Segment Start: Dataset content

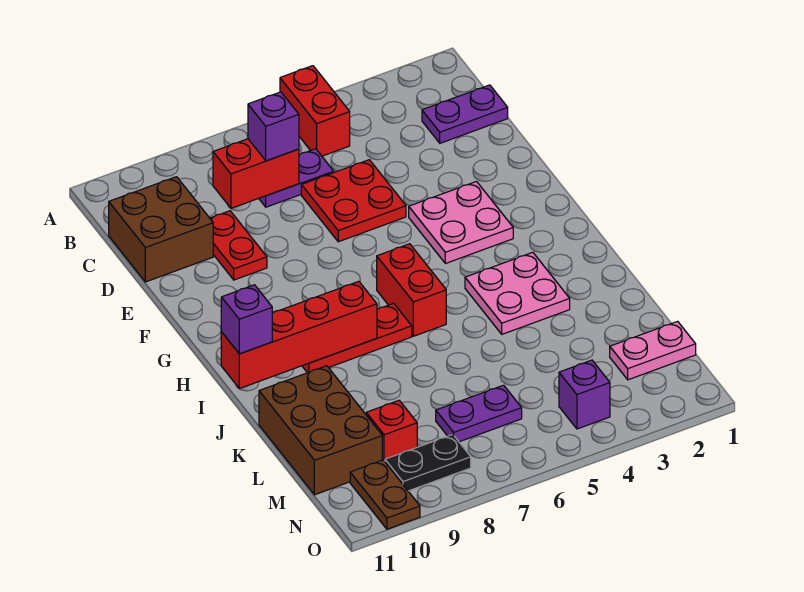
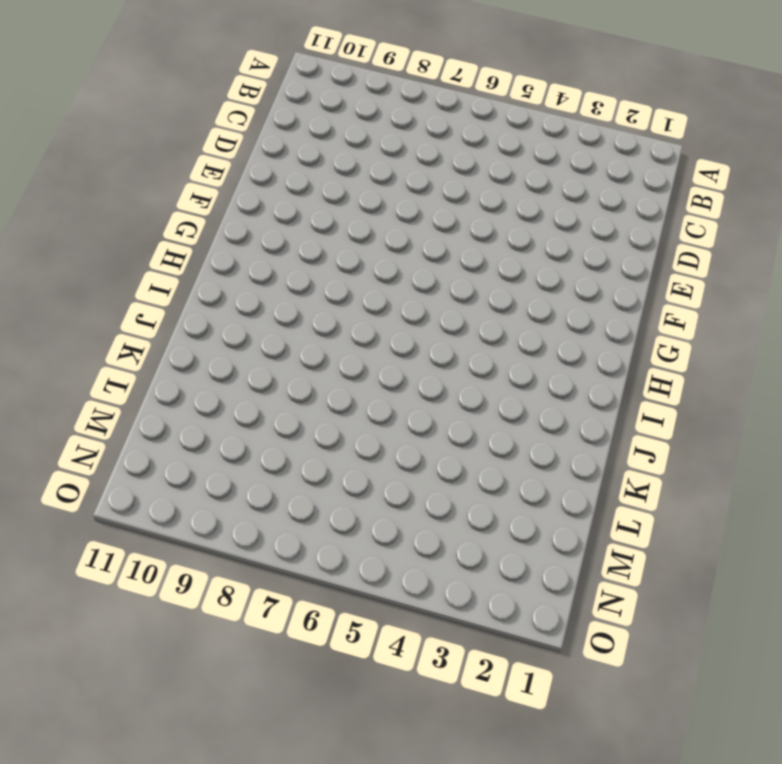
none -> red brick A5:B5 level 1
none -> purple plate C1:C2 level 1
none -> purple plate C6:C7 level 1

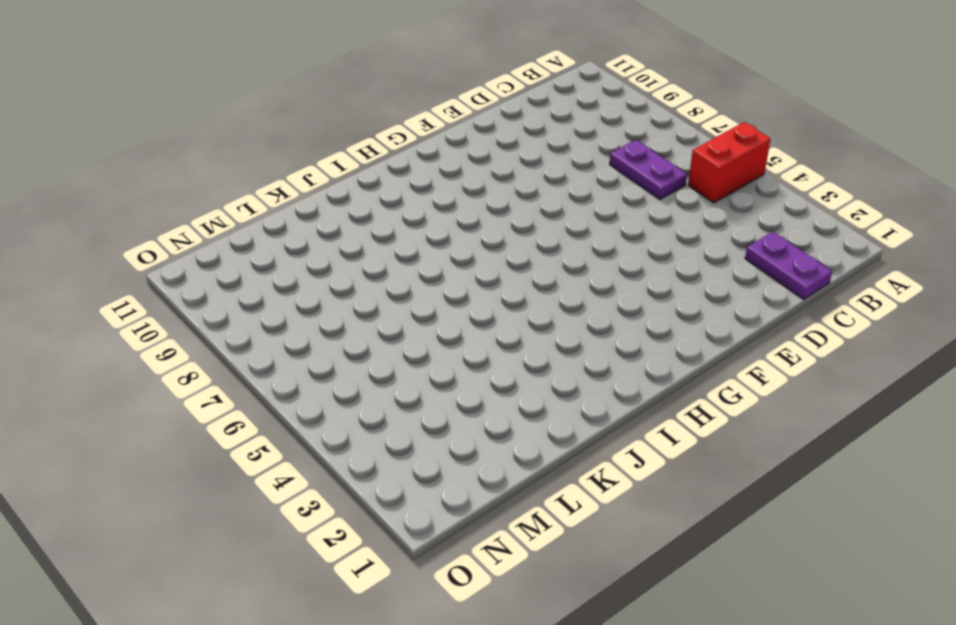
none -> brown brick C10:D11 level 1
none -> red plate D5:E6 level 1
none -> red plate D9:E9 level 1

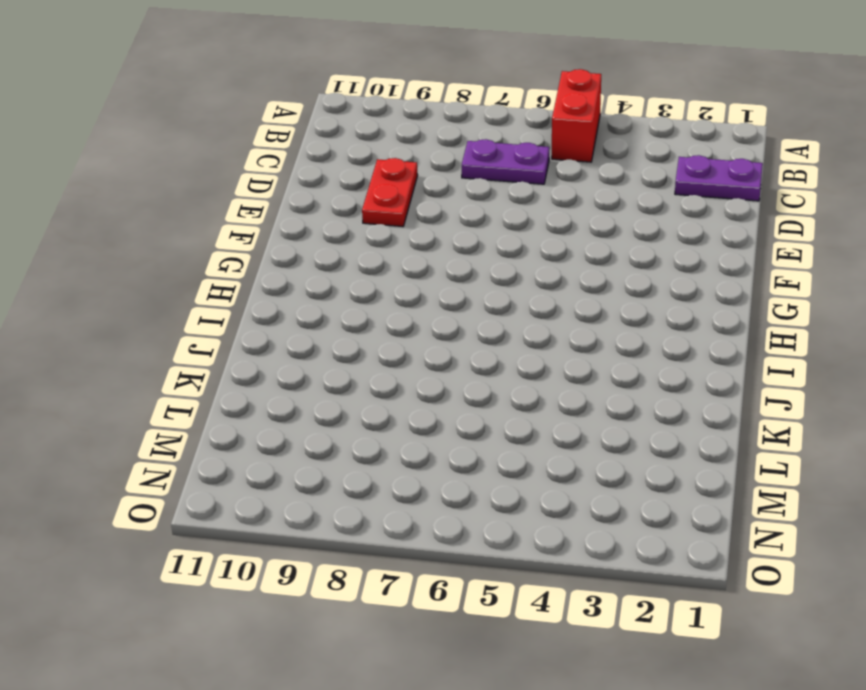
none -> brown brick C10:D11 level 1
none -> red plate D5:E6 level 1
none -> pink plate F3:G4 level 1

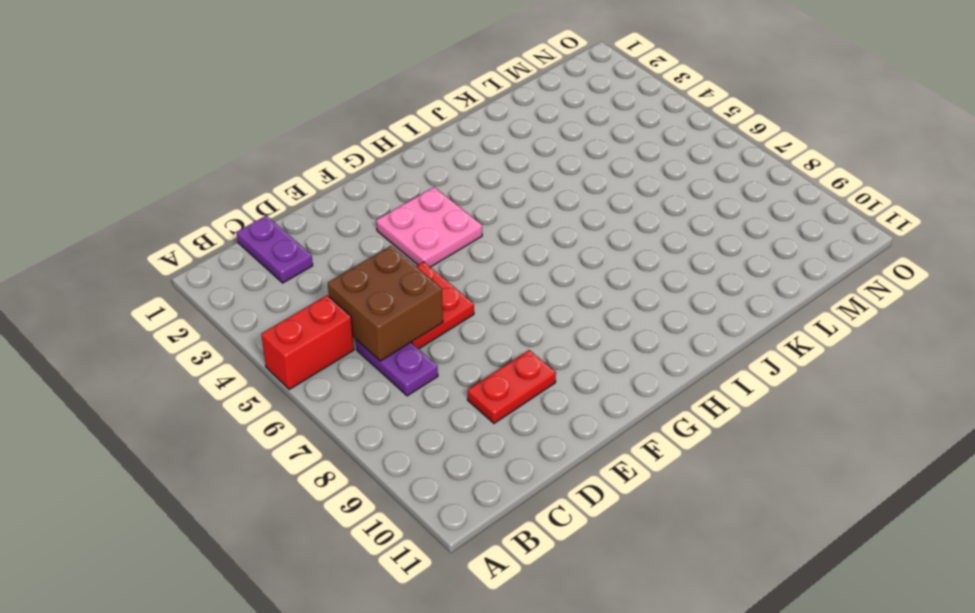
brown brick C5:D6 level 2 -> brown brick C10:D11 level 1
none -> red brick H6:I6 level 1
none -> pink plate I3:J4 level 1
none -> red plate I7:I9 level 1

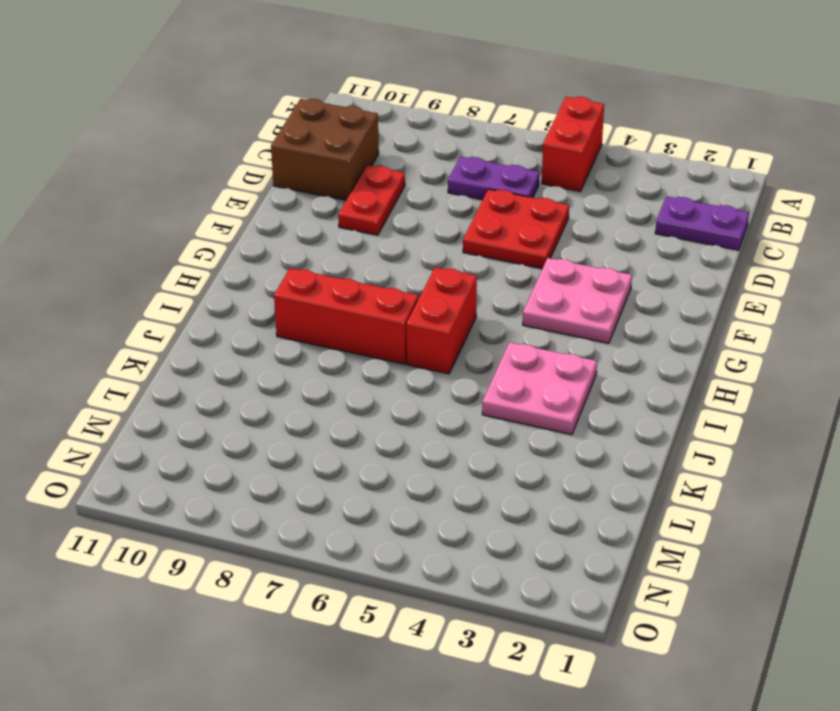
red brick I7:I9 level 1 -> red plate I7:I9 level 1
none -> brown brick K10:M11 level 1
none -> pink plate M1:M2 level 1
none -> purple plate M6:M7 level 1

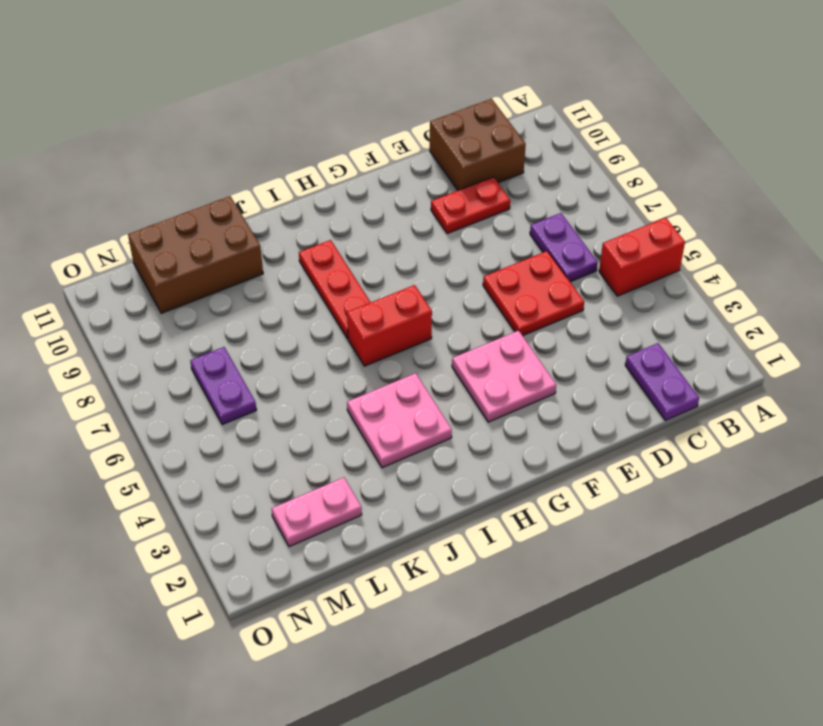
pink plate L2:M2 level 1 -> pink plate M1:M2 level 1
none -> red brick M9 level 1
none -> purple brick N4 level 1
none -> black plate N8:N9 level 1

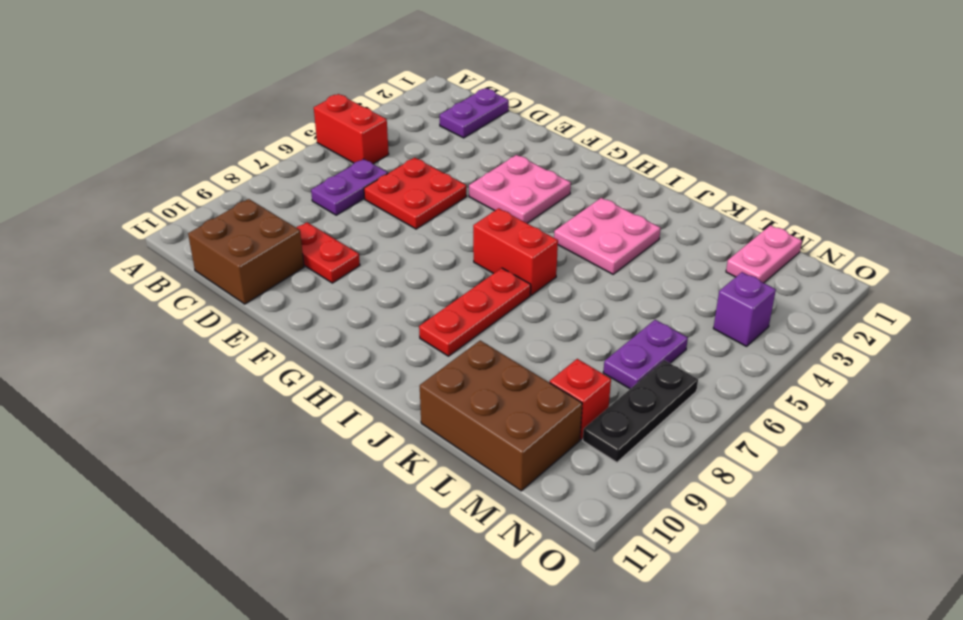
black plate N7:N9 level 1 -> black plate N8:N9 level 1
none -> brown plate N10:O10 level 1
none -> red brick C7:C8 level 2
none -> red brick I8:I11 level 2

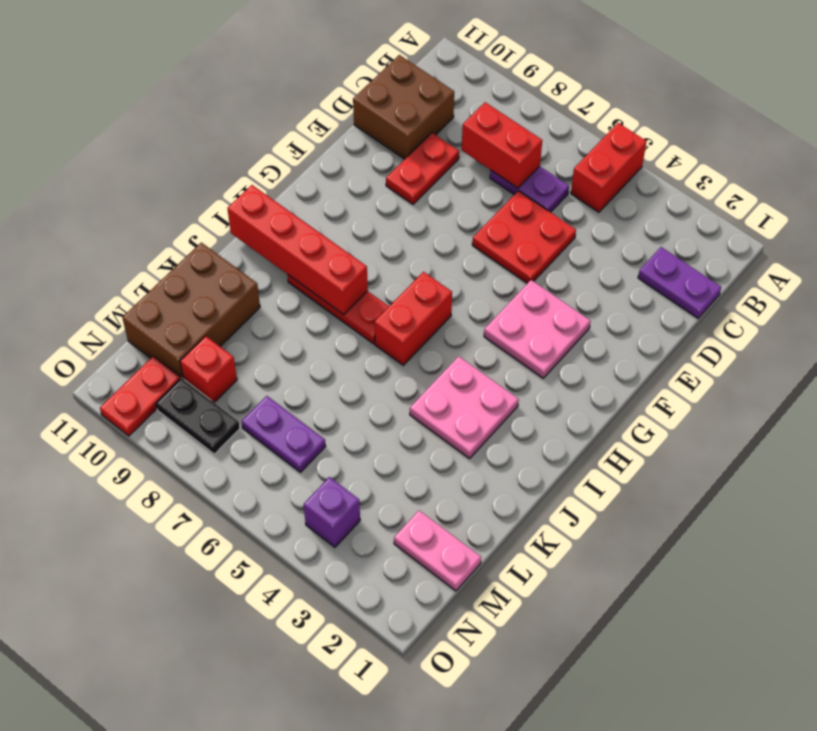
red plate N10:O10 level 1 -> brown plate N10:O10 level 1
none -> purple brick C7 level 3
none -> purple brick I11 level 3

Segment End: Dataset content

• [Problem]: Once the pictures are set aside, please reproduce the remaining material word for word.

• [Answer for this exercise]:
none -> red brick A5:B5 level 1
none -> purple plate C1:C2 level 1
none -> purple plate C6:C7 level 1

none -> brown brick C10:D11 level 1
none -> red plate D5:E6 level 1
none -> red plate D9:E9 level 1

none -> brown brick C10:D11 level 1
none -> red plate D5:E6 level 1
none -> pink plate F3:G4 level 1

brown brick C5:D6 level 2 -> brown brick C10:D11 level 1
none -> red brick H6:I6 level 1
none -> pink plate I3:J4 level 1
none -> red plate I7:I9 level 1

red brick I7:I9 level 1 -> red plate I7:I9 level 1
none -> brown brick K10:M11 level 1
none -> pink plate M1:M2 level 1
none -> purple plate M6:M7 level 1

pink plate L2:M2 level 1 -> pink plate M1:M2 level 1
none -> red brick M9 level 1
none -> purple brick N4 level 1
none -> black plate N8:N9 level 1

black plate N7:N9 level 1 -> black plate N8:N9 level 1
none -> brown plate N10:O10 level 1
none -> red brick C7:C8 level 2
none -> red brick I8:I11 level 2

red plate N10:O10 level 1 -> brown plate N10:O10 level 1
none -> purple brick C7 level 3
none -> purple brick I11 level 3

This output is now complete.